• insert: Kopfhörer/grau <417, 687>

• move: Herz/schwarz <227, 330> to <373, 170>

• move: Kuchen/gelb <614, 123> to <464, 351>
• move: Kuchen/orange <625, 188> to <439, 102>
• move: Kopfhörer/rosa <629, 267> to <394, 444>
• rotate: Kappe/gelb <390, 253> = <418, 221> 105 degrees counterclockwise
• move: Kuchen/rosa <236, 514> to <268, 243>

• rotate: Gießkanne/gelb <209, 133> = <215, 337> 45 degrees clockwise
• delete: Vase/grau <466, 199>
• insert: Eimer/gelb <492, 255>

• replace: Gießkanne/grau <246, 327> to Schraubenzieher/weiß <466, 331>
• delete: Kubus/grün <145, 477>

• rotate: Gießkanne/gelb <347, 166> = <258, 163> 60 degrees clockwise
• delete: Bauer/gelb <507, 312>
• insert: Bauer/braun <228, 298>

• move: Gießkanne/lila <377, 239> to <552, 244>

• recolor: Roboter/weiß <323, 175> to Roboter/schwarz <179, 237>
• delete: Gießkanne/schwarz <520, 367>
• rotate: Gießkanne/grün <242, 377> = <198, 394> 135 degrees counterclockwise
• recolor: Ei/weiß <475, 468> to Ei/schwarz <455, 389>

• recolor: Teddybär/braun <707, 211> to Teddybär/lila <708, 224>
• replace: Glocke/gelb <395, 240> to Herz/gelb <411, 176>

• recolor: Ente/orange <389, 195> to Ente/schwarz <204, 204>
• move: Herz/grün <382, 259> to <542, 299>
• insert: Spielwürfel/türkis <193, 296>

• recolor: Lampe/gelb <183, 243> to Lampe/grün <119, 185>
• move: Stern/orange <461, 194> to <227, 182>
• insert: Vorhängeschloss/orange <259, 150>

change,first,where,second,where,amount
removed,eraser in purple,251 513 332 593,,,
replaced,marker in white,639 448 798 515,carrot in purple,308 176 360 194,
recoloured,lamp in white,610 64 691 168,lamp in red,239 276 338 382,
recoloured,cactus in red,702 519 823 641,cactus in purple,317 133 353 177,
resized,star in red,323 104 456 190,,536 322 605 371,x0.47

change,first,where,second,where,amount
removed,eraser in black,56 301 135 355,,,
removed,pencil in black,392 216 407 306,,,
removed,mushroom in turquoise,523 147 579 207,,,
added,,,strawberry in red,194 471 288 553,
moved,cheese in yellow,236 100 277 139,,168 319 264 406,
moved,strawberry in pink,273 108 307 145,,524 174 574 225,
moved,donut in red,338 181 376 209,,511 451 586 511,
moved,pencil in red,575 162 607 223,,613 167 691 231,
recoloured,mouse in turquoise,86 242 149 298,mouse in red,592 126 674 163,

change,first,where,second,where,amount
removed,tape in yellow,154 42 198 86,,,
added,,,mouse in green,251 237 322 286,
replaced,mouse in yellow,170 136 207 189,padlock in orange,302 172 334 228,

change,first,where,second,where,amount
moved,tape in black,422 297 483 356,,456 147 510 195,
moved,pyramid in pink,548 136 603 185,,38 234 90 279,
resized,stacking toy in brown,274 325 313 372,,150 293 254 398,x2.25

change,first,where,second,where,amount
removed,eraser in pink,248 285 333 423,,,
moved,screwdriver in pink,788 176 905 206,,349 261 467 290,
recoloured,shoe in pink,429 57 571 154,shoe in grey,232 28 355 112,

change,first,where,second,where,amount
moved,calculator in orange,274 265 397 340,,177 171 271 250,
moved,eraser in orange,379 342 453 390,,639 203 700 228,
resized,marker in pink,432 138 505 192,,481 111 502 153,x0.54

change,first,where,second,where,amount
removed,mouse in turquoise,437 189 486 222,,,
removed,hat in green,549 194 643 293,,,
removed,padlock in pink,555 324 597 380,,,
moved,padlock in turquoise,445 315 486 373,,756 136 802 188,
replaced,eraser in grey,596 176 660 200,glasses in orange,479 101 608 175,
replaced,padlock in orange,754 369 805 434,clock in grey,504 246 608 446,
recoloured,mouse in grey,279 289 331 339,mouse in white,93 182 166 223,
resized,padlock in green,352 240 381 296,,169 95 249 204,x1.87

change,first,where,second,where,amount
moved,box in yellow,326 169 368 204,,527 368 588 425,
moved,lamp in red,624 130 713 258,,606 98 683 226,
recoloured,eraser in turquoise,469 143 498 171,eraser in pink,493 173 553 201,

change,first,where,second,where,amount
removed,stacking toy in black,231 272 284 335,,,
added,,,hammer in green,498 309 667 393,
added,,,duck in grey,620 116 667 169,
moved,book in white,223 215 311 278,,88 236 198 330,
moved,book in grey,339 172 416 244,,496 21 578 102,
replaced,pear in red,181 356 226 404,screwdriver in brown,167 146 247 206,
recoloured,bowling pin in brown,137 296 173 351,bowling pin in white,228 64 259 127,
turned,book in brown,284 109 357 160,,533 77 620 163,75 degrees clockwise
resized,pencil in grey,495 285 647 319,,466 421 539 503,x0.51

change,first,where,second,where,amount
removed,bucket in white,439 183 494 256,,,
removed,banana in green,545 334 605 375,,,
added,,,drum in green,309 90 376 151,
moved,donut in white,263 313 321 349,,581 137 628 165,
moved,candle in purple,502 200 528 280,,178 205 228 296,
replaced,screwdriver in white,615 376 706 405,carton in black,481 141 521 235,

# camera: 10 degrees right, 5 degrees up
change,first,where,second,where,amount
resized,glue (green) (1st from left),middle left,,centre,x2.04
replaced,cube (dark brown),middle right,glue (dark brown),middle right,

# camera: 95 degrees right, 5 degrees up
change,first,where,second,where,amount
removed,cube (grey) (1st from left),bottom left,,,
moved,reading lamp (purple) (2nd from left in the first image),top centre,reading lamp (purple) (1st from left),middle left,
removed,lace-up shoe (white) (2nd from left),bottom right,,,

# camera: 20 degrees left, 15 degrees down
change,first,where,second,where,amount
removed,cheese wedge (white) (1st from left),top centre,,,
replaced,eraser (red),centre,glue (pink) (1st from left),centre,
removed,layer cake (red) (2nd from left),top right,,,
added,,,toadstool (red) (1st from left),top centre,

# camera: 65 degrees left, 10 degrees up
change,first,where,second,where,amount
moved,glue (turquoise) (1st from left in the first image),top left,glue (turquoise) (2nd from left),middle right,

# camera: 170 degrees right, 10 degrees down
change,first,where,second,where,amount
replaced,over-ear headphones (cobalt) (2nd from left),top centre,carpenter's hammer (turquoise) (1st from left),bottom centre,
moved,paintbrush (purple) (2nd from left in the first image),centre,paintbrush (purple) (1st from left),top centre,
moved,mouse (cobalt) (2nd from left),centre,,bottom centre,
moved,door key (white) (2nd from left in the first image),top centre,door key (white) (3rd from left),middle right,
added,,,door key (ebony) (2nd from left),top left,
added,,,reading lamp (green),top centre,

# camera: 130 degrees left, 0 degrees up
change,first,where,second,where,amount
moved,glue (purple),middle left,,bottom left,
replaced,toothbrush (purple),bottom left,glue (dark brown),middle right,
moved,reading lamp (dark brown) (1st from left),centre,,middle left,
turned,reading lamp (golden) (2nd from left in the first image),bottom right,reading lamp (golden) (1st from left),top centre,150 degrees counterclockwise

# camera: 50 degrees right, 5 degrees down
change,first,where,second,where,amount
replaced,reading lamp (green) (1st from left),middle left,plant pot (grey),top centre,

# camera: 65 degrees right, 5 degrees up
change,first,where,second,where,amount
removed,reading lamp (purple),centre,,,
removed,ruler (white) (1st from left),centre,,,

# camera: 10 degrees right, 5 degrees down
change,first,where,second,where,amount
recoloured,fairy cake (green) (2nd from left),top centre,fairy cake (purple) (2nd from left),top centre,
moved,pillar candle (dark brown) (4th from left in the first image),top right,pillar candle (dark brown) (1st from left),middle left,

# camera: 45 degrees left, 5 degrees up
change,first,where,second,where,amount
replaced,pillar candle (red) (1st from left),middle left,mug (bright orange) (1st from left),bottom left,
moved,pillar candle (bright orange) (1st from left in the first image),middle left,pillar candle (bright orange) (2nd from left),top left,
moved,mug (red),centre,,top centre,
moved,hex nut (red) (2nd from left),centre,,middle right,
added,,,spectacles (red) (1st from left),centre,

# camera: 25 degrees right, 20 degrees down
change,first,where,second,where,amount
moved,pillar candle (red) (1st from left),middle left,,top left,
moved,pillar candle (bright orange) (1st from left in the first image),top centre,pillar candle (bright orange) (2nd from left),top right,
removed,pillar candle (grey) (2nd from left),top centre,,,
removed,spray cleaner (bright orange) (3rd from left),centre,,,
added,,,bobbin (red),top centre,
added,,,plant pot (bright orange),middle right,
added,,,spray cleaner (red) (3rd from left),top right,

• Your task
There is a run of lines above from the one with "removed,hat in green,549" to the one with "replaced,eraser in grey,596"; print exactly that run, both ends included, and nothing else.

• Reply
removed,hat in green,549 194 643 293,,,
removed,padlock in pink,555 324 597 380,,,
moved,padlock in turquoise,445 315 486 373,,756 136 802 188,
replaced,eraser in grey,596 176 660 200,glasses in orange,479 101 608 175,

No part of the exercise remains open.